▶ [Work instruction] From the first line of the records down to the one that holds "(564, 192) = (534, 89): purple", transcribe each line exactly and add nothing.

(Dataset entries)
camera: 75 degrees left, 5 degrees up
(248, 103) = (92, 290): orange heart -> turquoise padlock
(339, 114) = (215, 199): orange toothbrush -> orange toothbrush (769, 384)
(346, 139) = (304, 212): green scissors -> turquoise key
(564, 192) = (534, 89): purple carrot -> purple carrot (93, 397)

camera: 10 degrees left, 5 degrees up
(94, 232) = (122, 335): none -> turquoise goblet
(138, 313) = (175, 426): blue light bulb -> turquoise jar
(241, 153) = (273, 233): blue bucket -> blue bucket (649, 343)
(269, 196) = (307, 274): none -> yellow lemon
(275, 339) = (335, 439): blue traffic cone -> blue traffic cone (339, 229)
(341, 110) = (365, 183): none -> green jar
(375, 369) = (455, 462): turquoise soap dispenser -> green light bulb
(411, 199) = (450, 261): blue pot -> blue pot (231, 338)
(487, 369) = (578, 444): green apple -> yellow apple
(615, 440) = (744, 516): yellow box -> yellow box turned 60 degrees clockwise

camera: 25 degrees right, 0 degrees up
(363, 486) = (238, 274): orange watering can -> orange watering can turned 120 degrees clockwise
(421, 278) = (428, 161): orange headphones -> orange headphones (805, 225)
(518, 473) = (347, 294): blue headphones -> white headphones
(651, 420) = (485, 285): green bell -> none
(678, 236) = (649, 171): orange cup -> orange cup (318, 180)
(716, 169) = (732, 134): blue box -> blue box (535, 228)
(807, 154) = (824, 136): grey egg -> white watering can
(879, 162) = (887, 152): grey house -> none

▶ [Answer for the task]
camera: 75 degrees left, 5 degrees up
(248, 103) = (92, 290): orange heart -> turquoise padlock
(339, 114) = (215, 199): orange toothbrush -> orange toothbrush (769, 384)
(346, 139) = (304, 212): green scissors -> turquoise key
(564, 192) = (534, 89): purple carrot -> purple carrot (93, 397)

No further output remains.